• _TASK REQUIREMENTS_
Since pictures are not wanted in the copy, output only the rest of each record exactly.

Segment Open

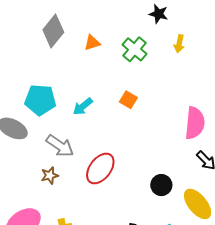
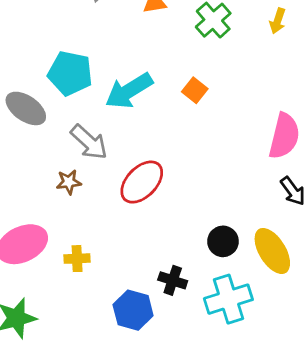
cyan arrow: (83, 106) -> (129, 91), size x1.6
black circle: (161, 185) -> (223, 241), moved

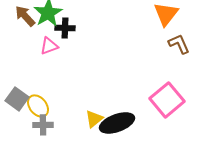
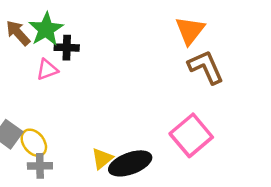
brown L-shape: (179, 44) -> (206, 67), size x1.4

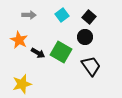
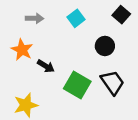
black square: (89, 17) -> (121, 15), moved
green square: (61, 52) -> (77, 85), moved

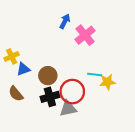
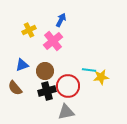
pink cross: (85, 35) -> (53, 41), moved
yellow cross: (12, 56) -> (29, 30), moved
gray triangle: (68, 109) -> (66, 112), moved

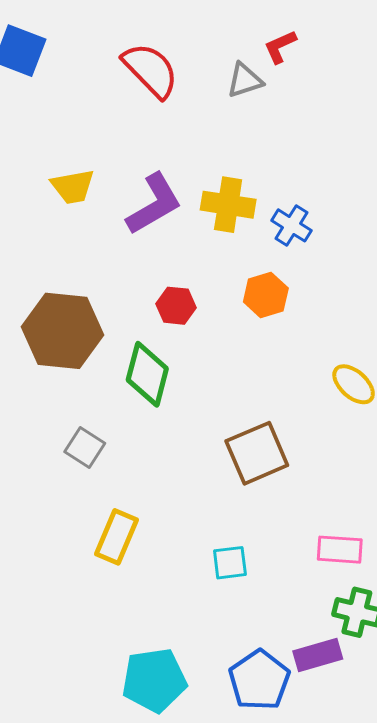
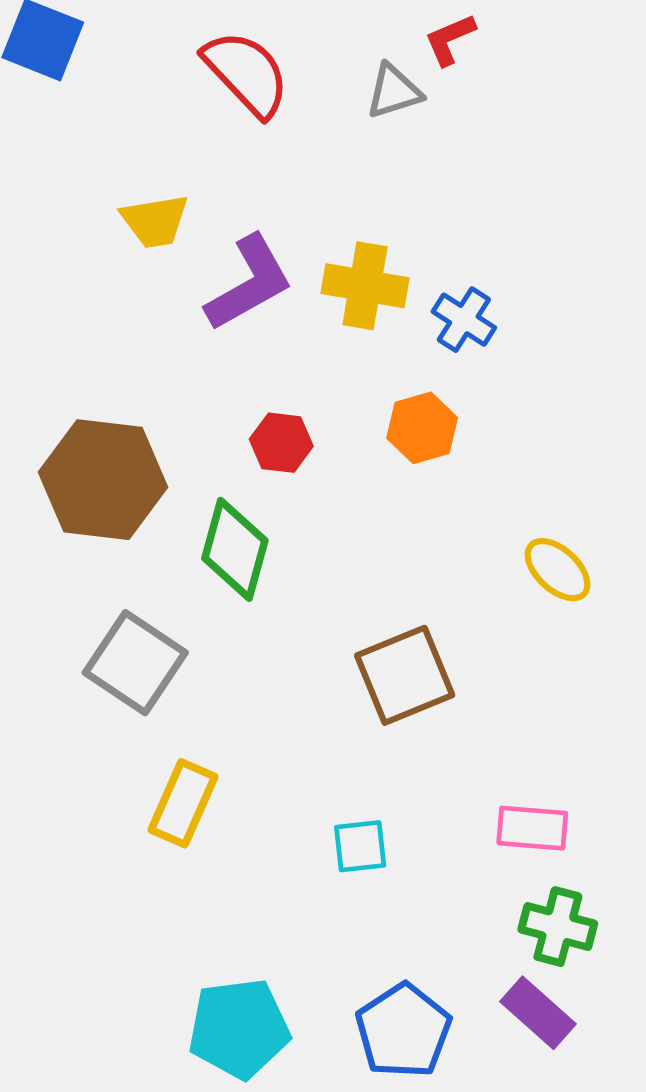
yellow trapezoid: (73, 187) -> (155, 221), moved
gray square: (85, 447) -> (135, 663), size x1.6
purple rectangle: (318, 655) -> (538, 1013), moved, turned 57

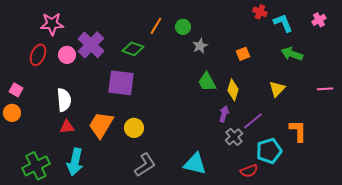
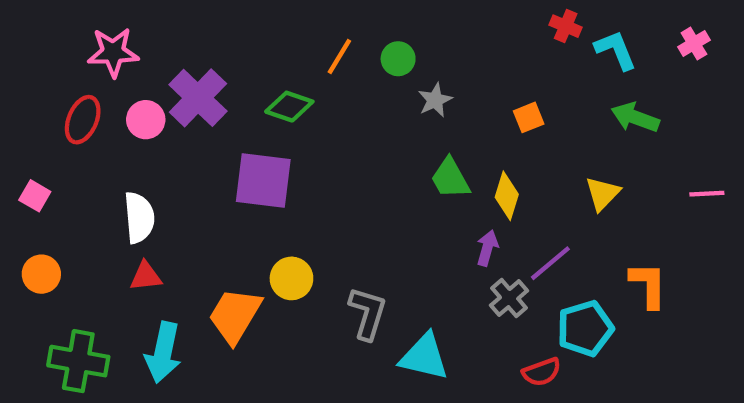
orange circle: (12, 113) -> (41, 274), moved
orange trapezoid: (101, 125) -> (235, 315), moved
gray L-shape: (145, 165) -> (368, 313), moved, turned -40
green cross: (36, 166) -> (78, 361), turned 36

Segment Closed

• _RESPONSE BELOW_
cyan arrow: (83, 106) -> (129, 91), size x1.6
black circle: (161, 185) -> (223, 241), moved

brown L-shape: (179, 44) -> (206, 67), size x1.4

black square: (89, 17) -> (121, 15), moved
green square: (61, 52) -> (77, 85), moved

pink cross: (85, 35) -> (53, 41), moved
yellow cross: (12, 56) -> (29, 30), moved
gray triangle: (68, 109) -> (66, 112), moved

yellow trapezoid: (73, 187) -> (155, 221), moved
gray square: (85, 447) -> (135, 663), size x1.6
purple rectangle: (318, 655) -> (538, 1013), moved, turned 57

orange circle: (12, 113) -> (41, 274), moved
orange trapezoid: (101, 125) -> (235, 315), moved
gray L-shape: (145, 165) -> (368, 313), moved, turned -40
green cross: (36, 166) -> (78, 361), turned 36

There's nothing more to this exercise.